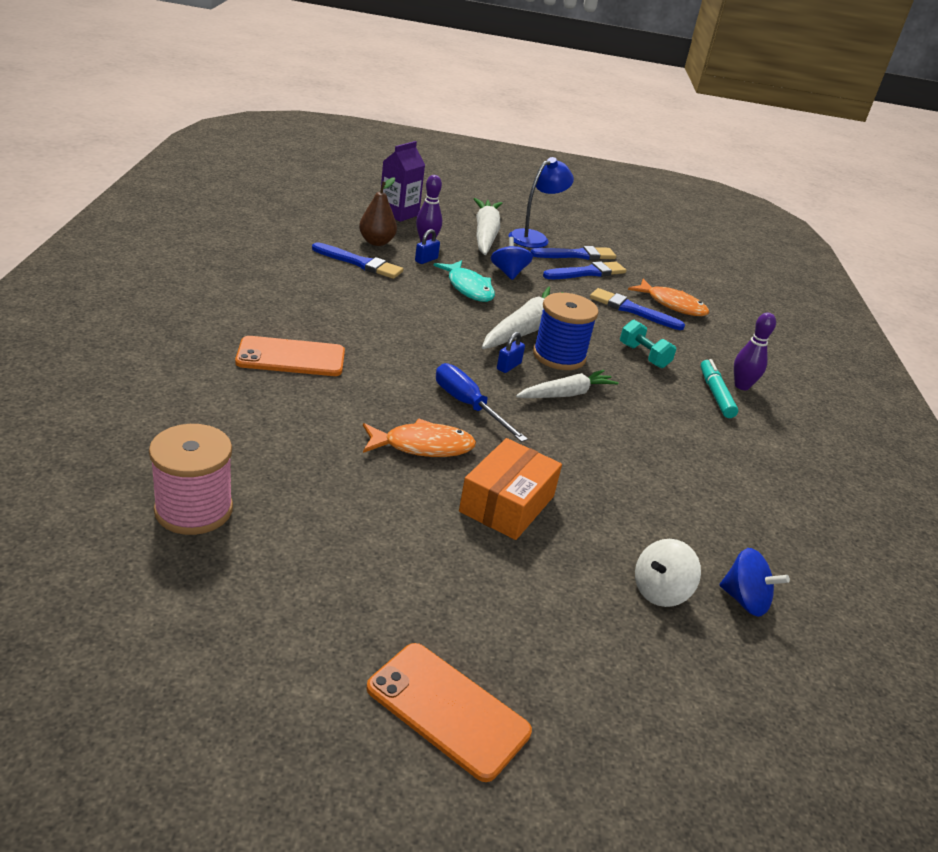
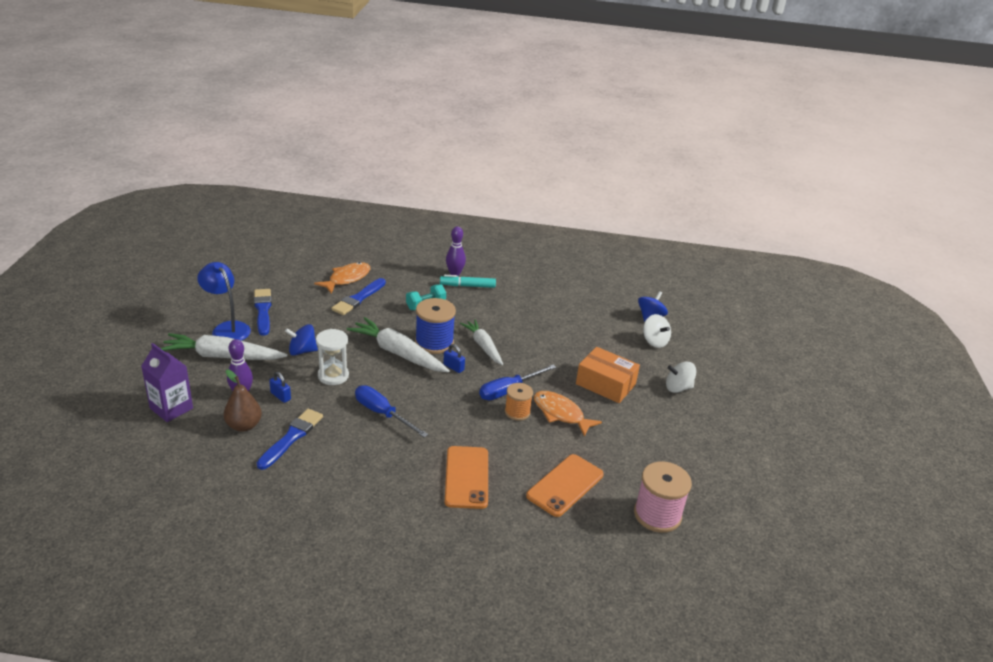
camera: 85 degrees left, 0 degrees up
(404, 312) = (382, 414): none -> blue screwdriver
(421, 408) = (517, 412): none -> orange spool
(422, 446) = (560, 414): orange fish -> orange fish turned 45 degrees counterclockwise
(447, 710) = (756, 417): orange phone -> orange phone (565, 485)
(468, 288) = (333, 376): turquoise fish -> white hourglass
(519, 598) = (678, 388): none -> white spinning top
(587, 273) = (297, 310): blue brush -> none

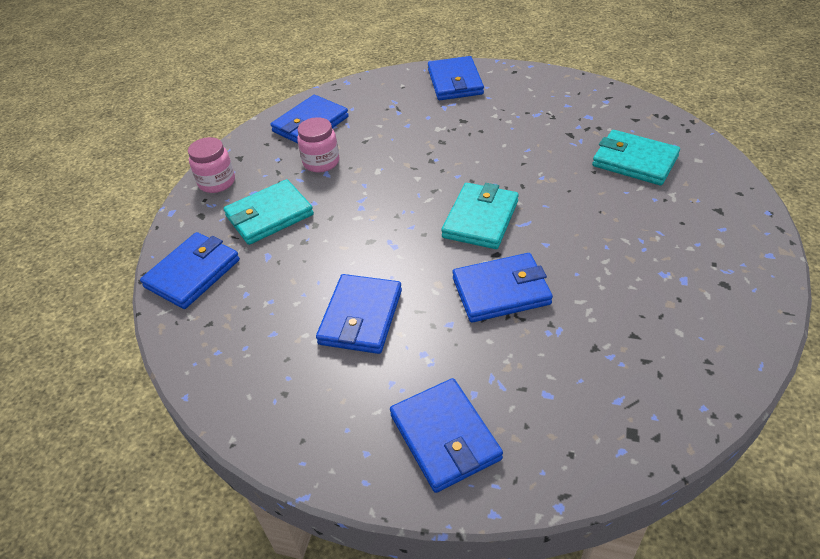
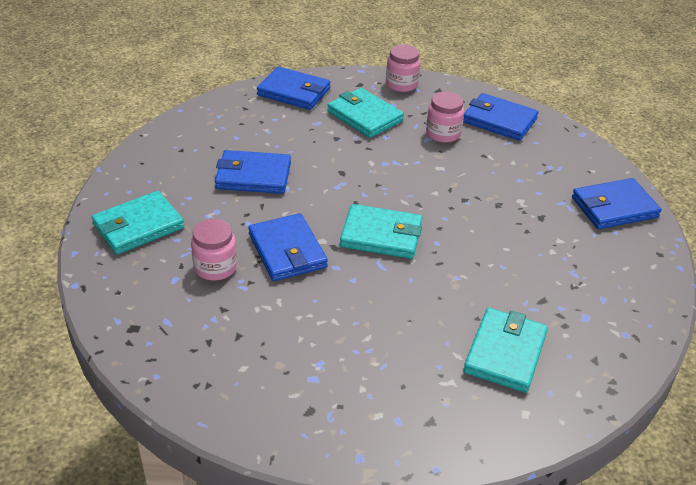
camera: 75 degrees right, 5 degrees down
(445, 437) = (138, 226): blue wallet -> turquoise wallet
(527, 354) = (215, 267): none -> pink jar

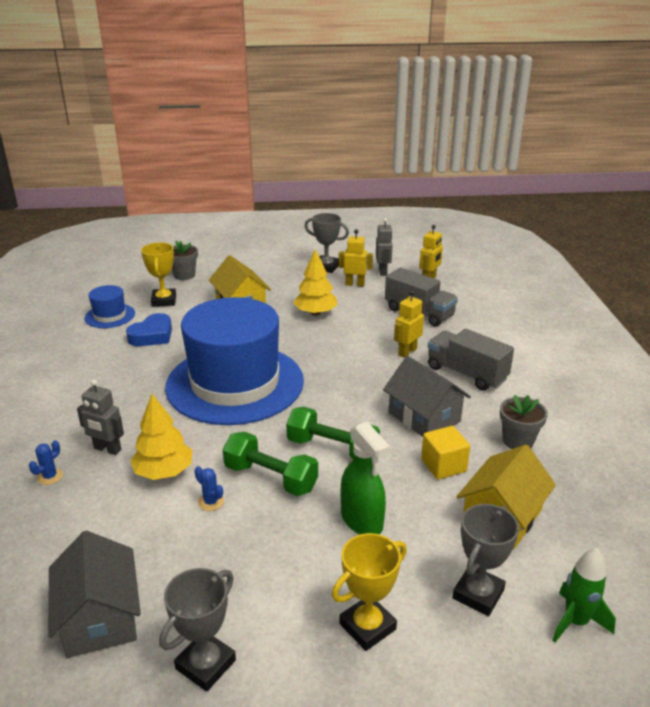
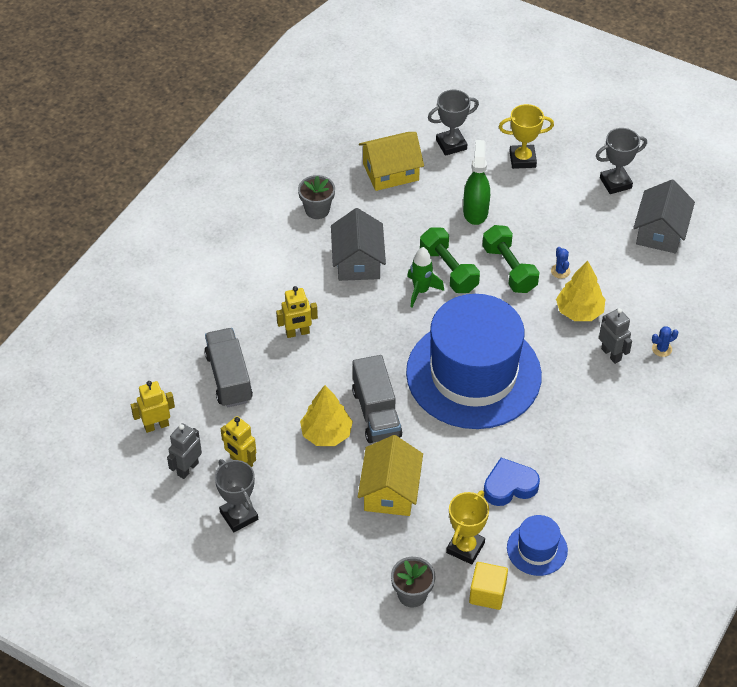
camera: 145 degrees left, 20 degrees up
(443, 465) = (387, 219): yellow cube -> yellow cube (487, 593)
(466, 373) = (278, 283): grey truck -> grey truck (376, 413)
(575, 622) = (417, 111): green rocket -> green rocket (421, 291)

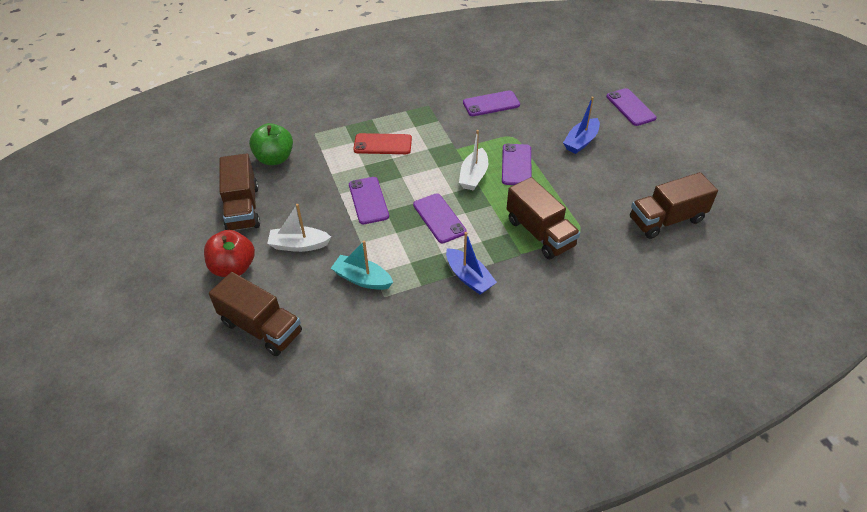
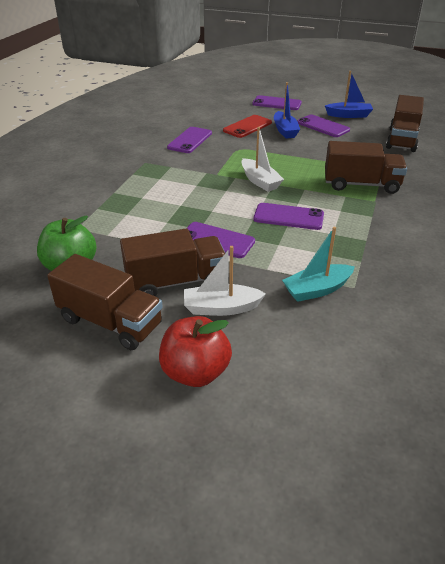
camera: 50 degrees left, 10 degrees down
(261, 327) = (316, 392): brown truck -> brown truck (176, 282)
(299, 245) = (221, 308): white boat -> white boat turned 45 degrees clockwise
(382, 144) = (155, 202): red phone -> red phone (247, 127)
(469, 277) = (377, 234): blue boat -> blue boat (349, 115)
(516, 165) = (273, 161): purple phone -> purple phone (323, 126)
========================================
> **WHAT THE TASK ASKS**: Please set down every line of the listing verbatim, excluding its pictures.

> **SOLUTION TO THIS TASK**:
camera: 85 degrees left, 0 degrees up
(404, 312) = (382, 414): none -> blue screwdriver
(421, 408) = (517, 412): none -> orange spool
(422, 446) = (560, 414): orange fish -> orange fish turned 45 degrees counterclockwise
(447, 710) = (756, 417): orange phone -> orange phone (565, 485)
(468, 288) = (333, 376): turquoise fish -> white hourglass
(519, 598) = (678, 388): none -> white spinning top
(587, 273) = (297, 310): blue brush -> none

camera: 75 degrees right, 5 degrees down
(445, 437) = (138, 226): blue wallet -> turquoise wallet
(527, 354) = (215, 267): none -> pink jar

camera: 145 degrees left, 20 degrees up
(443, 465) = (387, 219): yellow cube -> yellow cube (487, 593)
(466, 373) = (278, 283): grey truck -> grey truck (376, 413)
(575, 622) = (417, 111): green rocket -> green rocket (421, 291)

camera: 50 degrees left, 10 degrees down
(261, 327) = (316, 392): brown truck -> brown truck (176, 282)
(299, 245) = (221, 308): white boat -> white boat turned 45 degrees clockwise
(382, 144) = (155, 202): red phone -> red phone (247, 127)
(469, 277) = (377, 234): blue boat -> blue boat (349, 115)
(516, 165) = (273, 161): purple phone -> purple phone (323, 126)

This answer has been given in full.